## TASK GOAL
In the listing, starting with the line that contains "red star: moved 1 px right, 1 px down" and going on through the last line, change every "orange triangle" to "yellow triangle" and leave everything else as it is. Write out only those lines, without the picture lines.

BEGIN GIVEN RECORDS

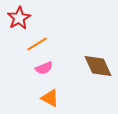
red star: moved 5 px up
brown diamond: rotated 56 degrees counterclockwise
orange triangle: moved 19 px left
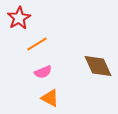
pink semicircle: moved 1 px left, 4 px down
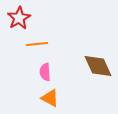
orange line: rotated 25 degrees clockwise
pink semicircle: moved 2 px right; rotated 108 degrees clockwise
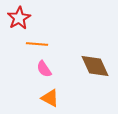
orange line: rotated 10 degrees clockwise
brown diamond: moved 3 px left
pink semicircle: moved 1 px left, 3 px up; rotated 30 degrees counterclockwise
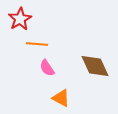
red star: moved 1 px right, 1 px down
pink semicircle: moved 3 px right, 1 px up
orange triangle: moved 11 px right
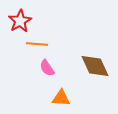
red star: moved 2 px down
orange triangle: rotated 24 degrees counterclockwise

END GIVEN RECORDS

## RESULT OF THE TASK
red star: moved 1 px right, 1 px down
pink semicircle: moved 3 px right, 1 px up
yellow triangle: moved 11 px right
red star: moved 2 px down
yellow triangle: rotated 24 degrees counterclockwise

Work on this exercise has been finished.